_Instructions for the task:_ Count the lines of the records below that contain the string "time", treating uppercase and lowercase as different. Reply with that number alone.

[begin Data section]

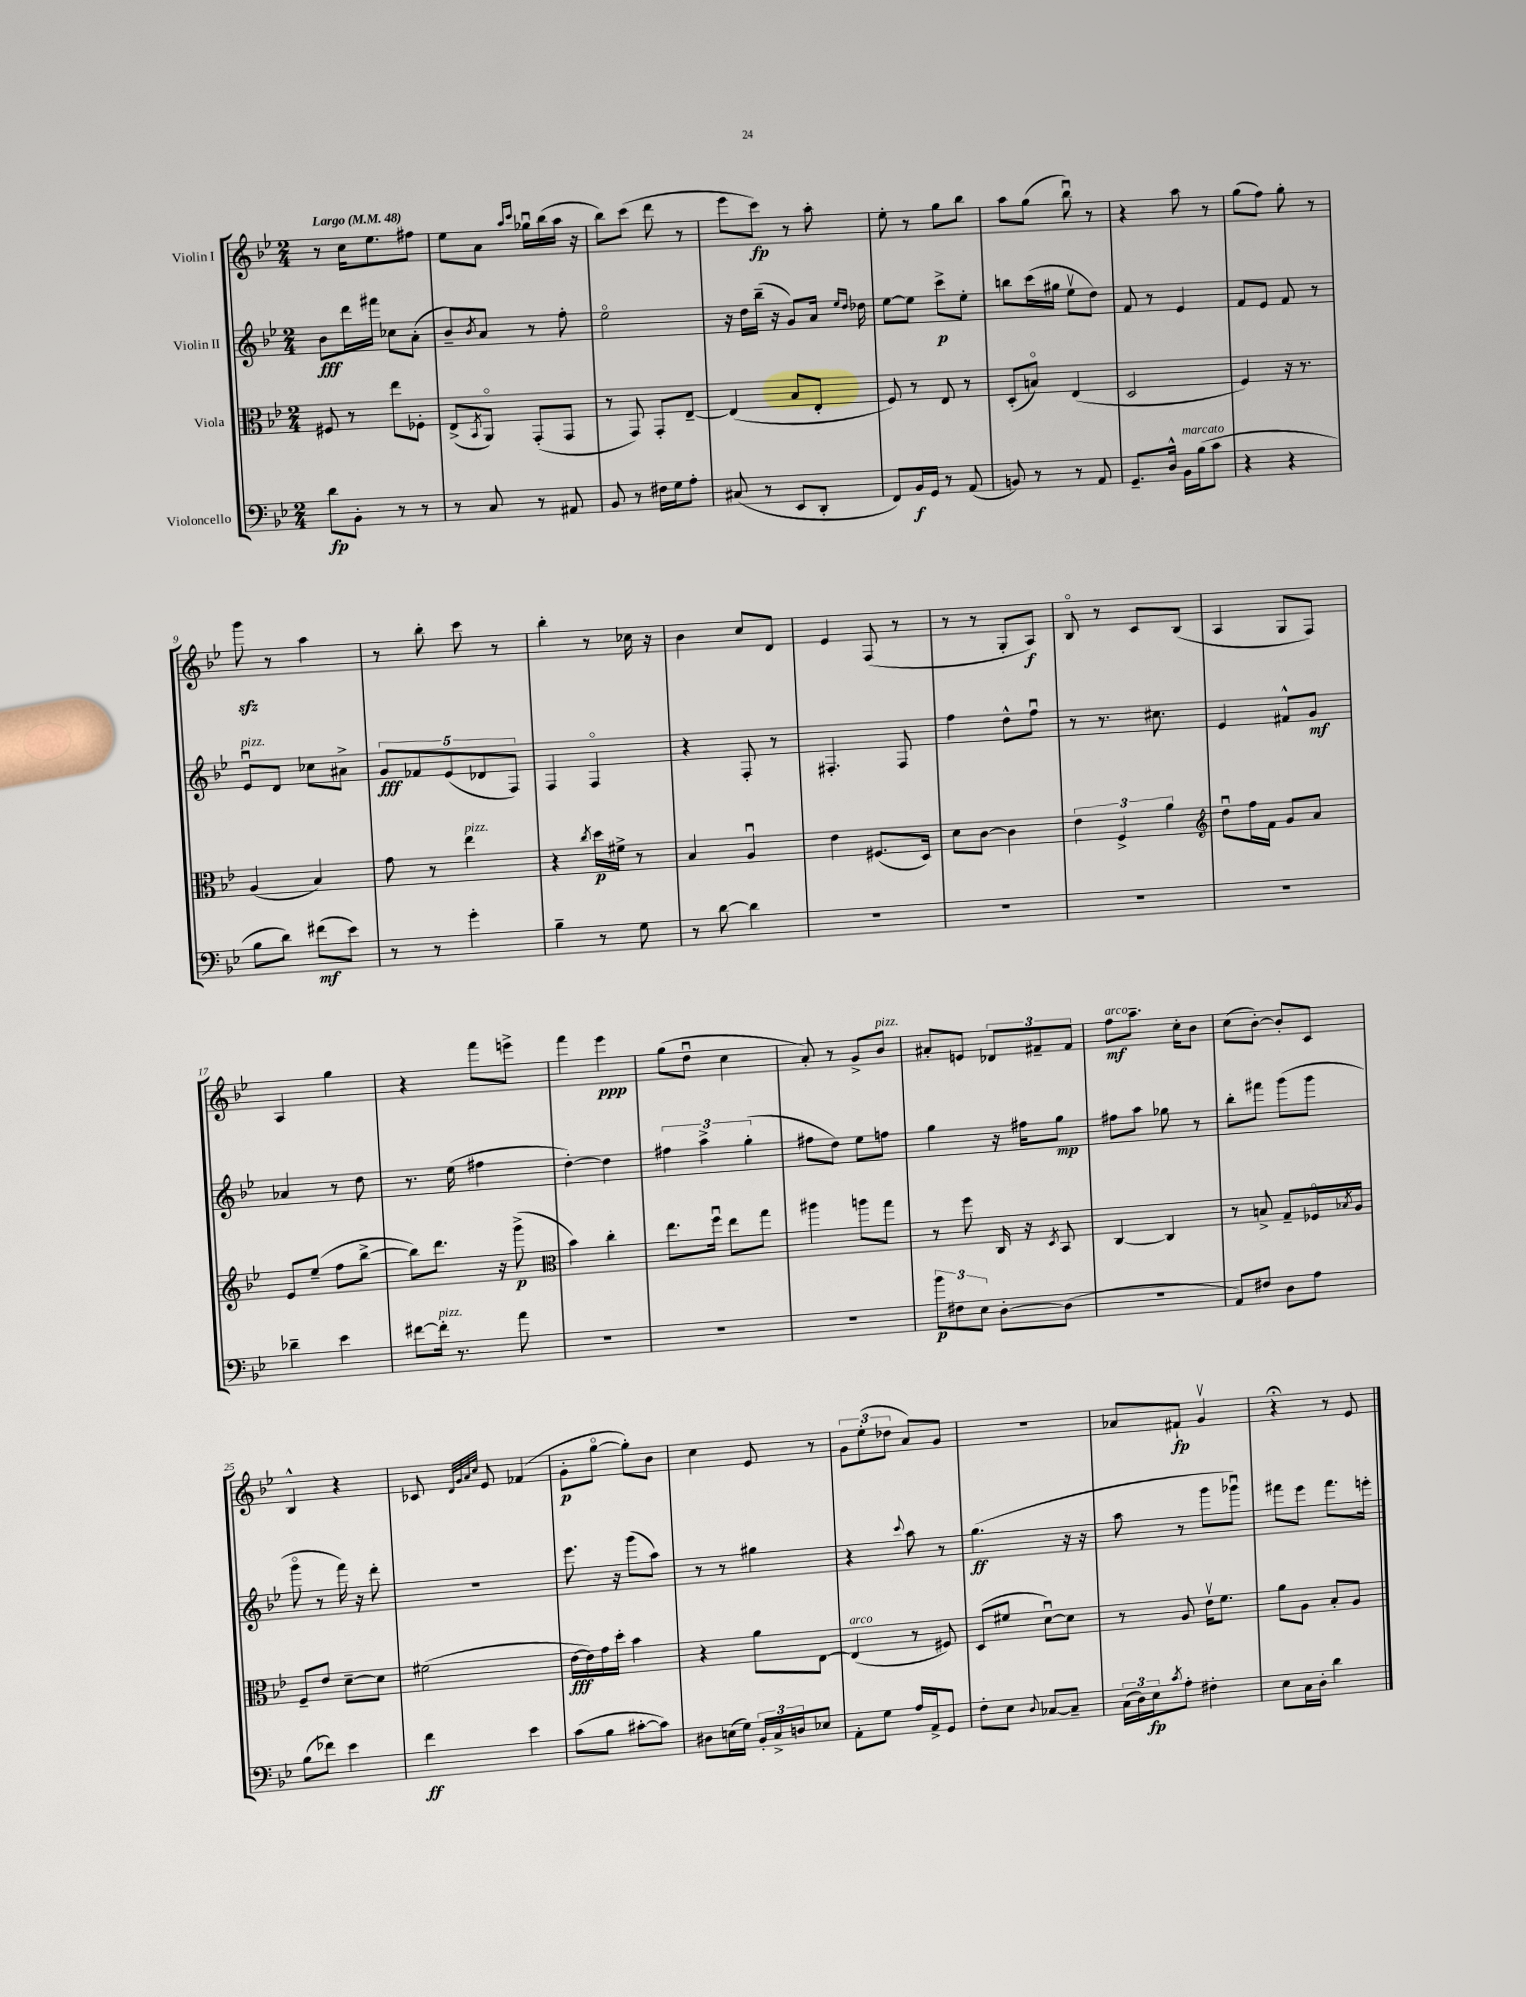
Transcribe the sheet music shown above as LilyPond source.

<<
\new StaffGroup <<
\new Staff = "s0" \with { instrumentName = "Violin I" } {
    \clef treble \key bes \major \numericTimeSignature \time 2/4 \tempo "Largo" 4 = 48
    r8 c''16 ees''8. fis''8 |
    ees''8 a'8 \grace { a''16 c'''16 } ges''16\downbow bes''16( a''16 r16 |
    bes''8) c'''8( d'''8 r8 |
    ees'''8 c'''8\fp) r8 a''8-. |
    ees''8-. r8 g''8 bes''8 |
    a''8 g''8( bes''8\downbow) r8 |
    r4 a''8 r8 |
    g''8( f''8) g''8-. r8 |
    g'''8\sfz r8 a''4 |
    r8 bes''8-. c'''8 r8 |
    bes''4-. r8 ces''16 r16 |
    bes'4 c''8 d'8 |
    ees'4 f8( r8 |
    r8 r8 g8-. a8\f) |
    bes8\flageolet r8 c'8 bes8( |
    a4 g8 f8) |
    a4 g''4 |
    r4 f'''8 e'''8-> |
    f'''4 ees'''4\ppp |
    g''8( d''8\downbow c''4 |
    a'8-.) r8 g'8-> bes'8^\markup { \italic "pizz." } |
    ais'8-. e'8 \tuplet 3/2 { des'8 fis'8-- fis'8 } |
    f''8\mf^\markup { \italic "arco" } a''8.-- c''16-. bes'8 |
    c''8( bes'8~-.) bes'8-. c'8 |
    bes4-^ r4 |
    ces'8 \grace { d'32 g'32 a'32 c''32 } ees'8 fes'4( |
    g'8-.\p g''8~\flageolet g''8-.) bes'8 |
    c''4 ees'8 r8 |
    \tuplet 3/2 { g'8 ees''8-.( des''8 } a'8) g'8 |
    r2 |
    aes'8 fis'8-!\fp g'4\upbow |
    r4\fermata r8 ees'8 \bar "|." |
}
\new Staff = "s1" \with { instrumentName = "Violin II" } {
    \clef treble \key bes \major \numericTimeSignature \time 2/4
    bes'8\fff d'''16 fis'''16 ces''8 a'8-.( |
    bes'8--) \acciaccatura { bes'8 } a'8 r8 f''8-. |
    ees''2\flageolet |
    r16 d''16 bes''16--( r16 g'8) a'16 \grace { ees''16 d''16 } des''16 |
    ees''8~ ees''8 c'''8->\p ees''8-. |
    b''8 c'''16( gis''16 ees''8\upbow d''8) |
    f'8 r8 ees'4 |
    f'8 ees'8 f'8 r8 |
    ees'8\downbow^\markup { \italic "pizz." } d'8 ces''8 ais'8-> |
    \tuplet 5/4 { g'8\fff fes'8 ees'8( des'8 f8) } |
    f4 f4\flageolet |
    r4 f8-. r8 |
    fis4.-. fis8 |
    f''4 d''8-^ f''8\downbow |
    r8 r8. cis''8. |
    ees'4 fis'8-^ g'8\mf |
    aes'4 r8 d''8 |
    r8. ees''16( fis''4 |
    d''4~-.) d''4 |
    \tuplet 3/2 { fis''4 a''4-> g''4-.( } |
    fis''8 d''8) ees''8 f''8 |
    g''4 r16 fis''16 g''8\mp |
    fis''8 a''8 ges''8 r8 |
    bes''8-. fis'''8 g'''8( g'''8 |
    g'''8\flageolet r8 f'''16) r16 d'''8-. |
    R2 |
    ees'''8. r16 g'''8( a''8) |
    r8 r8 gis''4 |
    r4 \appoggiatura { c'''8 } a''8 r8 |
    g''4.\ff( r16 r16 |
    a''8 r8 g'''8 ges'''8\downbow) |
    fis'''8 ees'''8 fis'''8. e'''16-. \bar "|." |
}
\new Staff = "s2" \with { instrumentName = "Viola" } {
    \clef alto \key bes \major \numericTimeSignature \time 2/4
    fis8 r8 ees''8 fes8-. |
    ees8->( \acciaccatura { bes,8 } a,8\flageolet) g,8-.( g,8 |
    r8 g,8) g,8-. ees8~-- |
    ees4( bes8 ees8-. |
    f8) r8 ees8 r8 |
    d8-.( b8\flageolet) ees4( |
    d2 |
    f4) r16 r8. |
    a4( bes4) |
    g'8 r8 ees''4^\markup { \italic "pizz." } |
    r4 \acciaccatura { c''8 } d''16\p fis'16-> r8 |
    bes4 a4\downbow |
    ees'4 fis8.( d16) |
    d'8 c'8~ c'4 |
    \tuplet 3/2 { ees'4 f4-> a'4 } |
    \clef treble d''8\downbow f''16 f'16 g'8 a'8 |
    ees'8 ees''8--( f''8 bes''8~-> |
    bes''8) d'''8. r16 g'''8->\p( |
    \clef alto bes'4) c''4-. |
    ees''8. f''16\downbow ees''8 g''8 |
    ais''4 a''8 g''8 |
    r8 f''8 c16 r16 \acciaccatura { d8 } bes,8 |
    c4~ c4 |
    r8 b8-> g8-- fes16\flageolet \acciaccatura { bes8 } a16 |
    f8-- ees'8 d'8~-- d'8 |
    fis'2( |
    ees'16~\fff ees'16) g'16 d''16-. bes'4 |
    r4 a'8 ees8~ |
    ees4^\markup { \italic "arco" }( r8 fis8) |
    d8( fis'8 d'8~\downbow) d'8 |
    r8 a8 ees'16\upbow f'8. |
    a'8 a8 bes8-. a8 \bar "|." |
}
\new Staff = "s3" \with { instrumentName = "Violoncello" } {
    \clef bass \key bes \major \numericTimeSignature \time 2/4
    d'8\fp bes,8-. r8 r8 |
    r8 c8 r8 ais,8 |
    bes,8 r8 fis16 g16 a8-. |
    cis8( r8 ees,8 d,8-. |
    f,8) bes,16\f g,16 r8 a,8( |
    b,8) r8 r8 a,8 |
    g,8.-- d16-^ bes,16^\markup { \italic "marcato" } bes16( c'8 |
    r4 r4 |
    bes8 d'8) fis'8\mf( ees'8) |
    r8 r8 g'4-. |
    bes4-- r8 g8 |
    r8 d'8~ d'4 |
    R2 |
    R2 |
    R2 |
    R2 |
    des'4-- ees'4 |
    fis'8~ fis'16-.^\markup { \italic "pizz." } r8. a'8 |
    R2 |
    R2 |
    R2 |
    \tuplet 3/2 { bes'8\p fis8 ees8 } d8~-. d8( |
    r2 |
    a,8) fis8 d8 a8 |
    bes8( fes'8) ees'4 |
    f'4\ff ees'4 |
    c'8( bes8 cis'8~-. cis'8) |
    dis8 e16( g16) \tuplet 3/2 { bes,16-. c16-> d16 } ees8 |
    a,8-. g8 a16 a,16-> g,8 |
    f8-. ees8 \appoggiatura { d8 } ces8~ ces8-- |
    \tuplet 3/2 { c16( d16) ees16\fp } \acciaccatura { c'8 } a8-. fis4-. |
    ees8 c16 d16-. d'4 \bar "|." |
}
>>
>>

[end Data section]
[begin Data section]

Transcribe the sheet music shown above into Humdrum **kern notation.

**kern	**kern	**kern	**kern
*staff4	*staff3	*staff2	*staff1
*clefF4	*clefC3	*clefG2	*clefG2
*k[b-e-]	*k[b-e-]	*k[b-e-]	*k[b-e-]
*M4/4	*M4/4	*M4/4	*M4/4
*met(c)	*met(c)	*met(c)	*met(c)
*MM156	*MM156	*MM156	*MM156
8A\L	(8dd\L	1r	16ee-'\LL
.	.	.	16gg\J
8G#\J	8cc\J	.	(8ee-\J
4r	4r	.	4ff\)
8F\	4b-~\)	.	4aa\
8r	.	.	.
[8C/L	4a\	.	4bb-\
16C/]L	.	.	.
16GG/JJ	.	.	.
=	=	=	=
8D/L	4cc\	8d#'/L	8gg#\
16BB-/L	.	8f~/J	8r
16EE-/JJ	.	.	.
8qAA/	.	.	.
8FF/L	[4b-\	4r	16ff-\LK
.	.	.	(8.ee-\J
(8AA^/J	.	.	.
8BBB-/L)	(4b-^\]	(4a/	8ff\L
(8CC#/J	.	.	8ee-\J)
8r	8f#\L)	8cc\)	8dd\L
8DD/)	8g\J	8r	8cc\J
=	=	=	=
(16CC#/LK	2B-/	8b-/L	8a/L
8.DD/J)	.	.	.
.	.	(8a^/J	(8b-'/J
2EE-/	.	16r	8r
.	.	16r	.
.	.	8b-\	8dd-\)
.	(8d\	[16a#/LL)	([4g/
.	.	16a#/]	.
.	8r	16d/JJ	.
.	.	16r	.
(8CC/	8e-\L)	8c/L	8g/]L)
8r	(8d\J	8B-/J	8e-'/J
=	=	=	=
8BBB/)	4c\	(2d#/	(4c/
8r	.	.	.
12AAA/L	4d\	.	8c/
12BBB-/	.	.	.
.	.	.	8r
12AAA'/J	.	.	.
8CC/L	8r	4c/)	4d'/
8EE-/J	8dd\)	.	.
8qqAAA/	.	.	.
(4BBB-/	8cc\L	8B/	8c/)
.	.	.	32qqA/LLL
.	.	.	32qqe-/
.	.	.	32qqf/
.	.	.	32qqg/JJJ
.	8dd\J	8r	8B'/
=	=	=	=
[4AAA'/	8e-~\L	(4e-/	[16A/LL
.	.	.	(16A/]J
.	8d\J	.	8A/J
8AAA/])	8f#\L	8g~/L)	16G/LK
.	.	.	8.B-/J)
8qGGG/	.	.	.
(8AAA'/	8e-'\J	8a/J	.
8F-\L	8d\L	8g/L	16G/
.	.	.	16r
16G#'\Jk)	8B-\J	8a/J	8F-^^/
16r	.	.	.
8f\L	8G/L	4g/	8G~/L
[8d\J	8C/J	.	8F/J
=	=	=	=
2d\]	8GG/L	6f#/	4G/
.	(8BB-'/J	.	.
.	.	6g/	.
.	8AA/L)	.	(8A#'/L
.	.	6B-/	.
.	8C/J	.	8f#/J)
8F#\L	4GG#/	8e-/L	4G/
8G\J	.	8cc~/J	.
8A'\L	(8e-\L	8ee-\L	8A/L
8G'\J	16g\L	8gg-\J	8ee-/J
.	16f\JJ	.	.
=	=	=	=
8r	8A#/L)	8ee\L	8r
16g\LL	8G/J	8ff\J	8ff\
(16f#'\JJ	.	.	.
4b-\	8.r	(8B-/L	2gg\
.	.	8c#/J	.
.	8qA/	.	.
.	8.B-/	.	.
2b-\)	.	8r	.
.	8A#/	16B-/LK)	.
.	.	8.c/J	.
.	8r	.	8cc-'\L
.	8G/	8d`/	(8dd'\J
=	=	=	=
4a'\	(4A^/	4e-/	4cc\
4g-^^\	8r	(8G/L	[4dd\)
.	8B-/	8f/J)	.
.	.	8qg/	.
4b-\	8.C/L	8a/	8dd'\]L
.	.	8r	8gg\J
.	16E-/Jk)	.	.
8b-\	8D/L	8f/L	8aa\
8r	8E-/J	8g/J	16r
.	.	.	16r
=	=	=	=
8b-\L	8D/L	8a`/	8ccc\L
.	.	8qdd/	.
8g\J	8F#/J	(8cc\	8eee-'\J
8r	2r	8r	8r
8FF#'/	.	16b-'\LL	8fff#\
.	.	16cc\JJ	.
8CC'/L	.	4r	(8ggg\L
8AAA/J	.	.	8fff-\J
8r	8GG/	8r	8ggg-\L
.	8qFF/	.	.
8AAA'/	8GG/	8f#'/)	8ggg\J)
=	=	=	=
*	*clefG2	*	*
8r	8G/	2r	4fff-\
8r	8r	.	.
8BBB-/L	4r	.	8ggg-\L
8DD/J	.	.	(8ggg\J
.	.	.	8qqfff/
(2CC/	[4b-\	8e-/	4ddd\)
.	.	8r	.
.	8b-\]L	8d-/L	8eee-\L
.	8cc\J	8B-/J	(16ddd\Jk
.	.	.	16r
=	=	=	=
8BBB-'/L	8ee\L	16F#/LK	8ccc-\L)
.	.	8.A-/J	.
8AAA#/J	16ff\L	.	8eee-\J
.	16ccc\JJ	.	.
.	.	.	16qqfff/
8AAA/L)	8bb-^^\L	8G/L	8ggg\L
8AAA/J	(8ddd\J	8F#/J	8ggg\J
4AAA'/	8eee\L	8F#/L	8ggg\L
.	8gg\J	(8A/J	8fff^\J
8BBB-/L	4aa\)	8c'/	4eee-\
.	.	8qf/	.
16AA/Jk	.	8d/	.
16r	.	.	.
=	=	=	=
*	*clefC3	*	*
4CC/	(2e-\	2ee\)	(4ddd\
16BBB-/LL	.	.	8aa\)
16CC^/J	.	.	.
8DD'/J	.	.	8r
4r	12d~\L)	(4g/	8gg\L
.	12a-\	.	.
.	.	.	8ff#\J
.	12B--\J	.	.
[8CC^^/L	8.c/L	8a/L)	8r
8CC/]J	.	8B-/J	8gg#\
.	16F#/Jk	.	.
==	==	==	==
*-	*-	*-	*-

[end Data section]

_Problem solution:_ 4